• Assigned task: Your copy must start with the line containing "delete | yellow" and end with the last line of the entries, matching them exactly and leaving out every picture.

------------------------------------------------

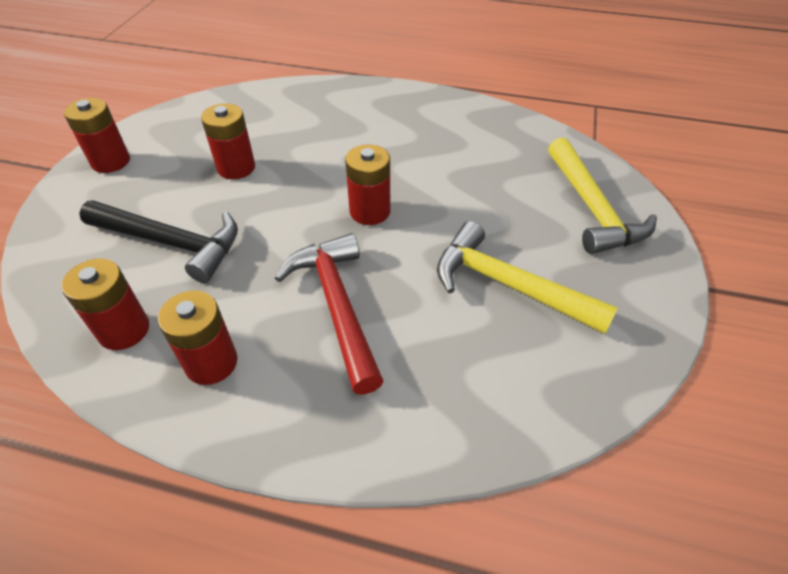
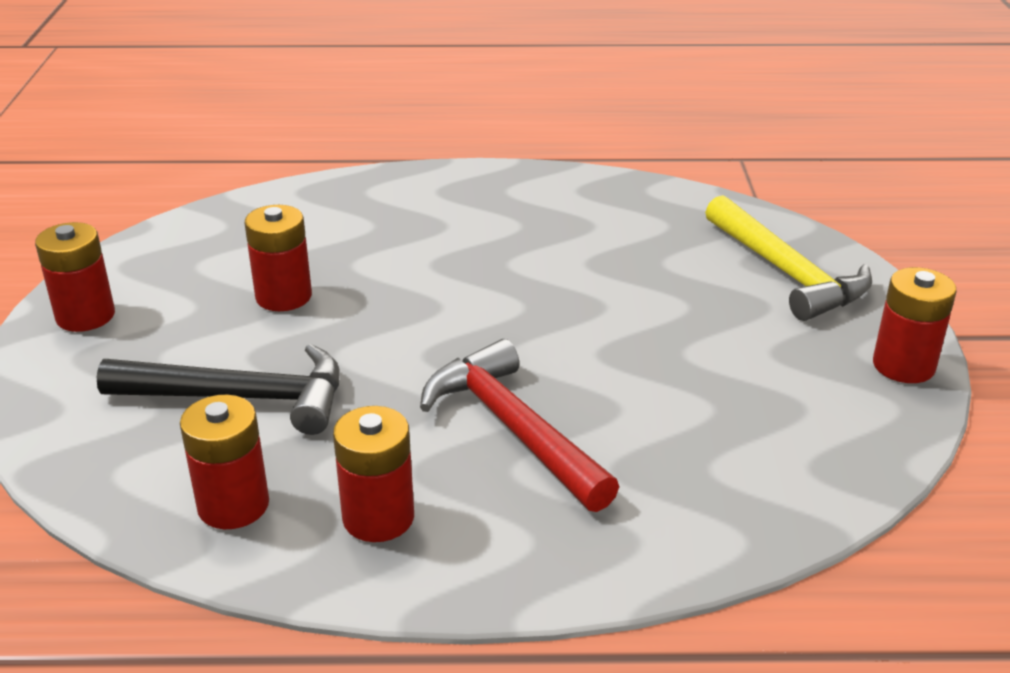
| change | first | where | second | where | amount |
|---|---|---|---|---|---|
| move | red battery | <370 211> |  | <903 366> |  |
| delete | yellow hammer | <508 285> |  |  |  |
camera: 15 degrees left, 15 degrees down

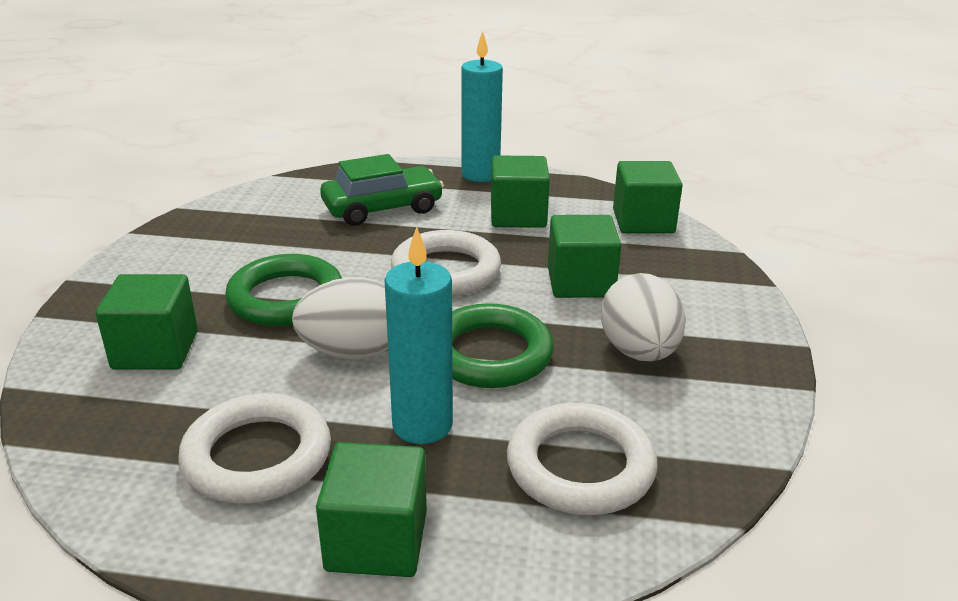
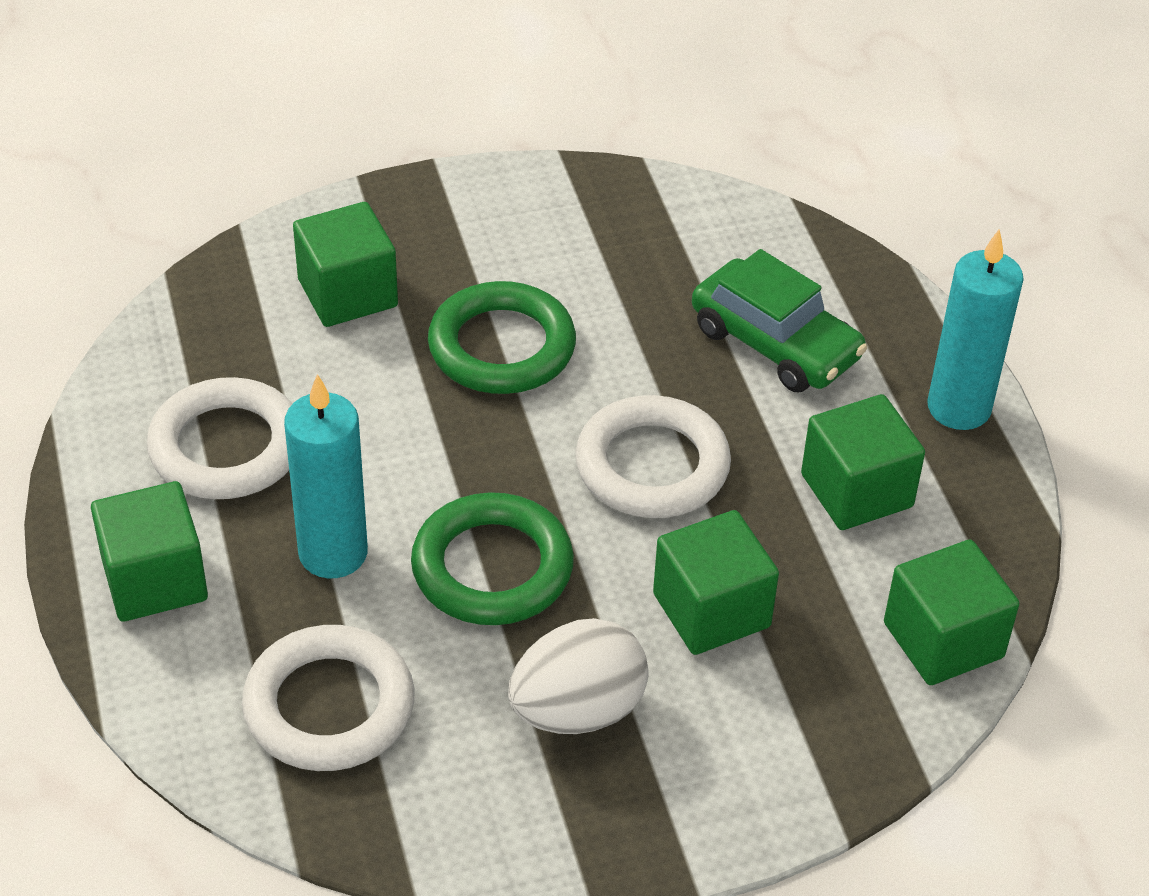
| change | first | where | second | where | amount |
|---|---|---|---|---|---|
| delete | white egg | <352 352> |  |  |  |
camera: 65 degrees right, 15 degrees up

------------------------------------------------

• Your response:
| delete | yellow hammer | <508 285> |  |  |  |
camera: 15 degrees left, 15 degrees down

| change | first | where | second | where | amount |
|---|---|---|---|---|---|
| delete | white egg | <352 352> |  |  |  |
camera: 65 degrees right, 15 degrees up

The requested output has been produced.